The problem: Select, from the data, each line where "brown" occurs.

Listed records:

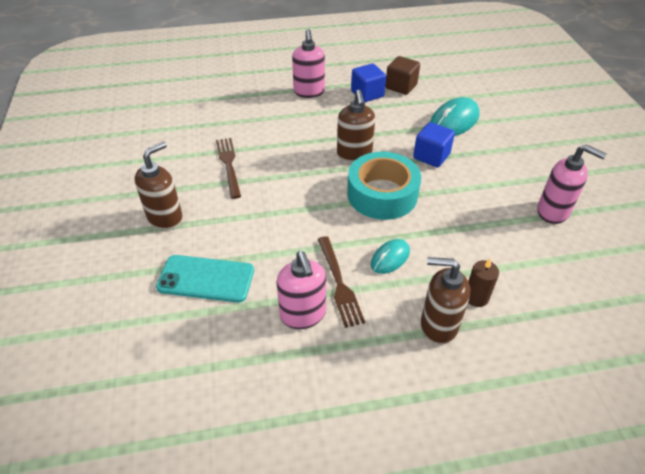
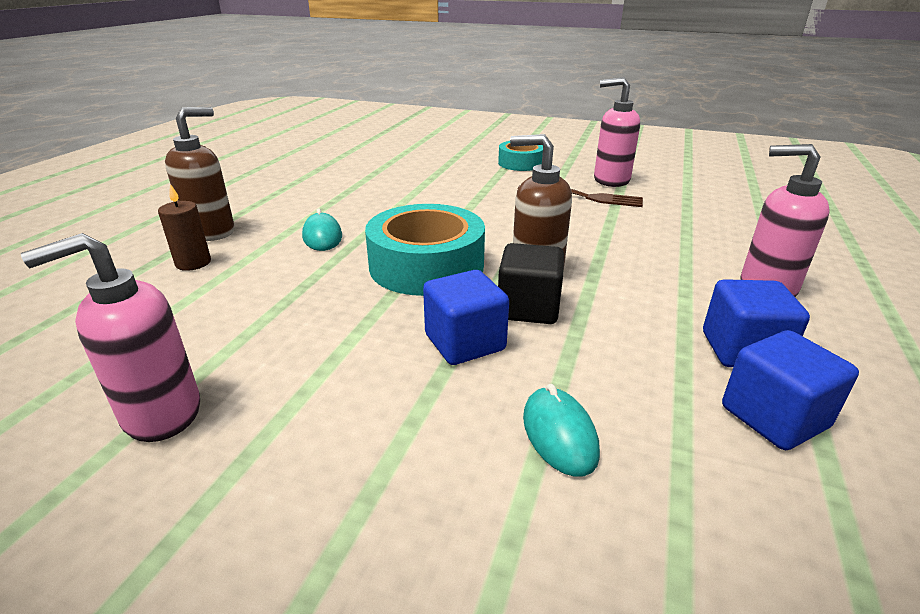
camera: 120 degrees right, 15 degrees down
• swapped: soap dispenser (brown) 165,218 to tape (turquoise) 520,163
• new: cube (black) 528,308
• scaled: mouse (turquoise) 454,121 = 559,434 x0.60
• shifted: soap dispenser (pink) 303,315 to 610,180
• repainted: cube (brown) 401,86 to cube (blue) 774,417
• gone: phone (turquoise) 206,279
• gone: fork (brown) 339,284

Solved problem:
• swapped: soap dispenser (brown) 165,218 to tape (turquoise) 520,163
• repainted: cube (brown) 401,86 to cube (blue) 774,417
• gone: fork (brown) 339,284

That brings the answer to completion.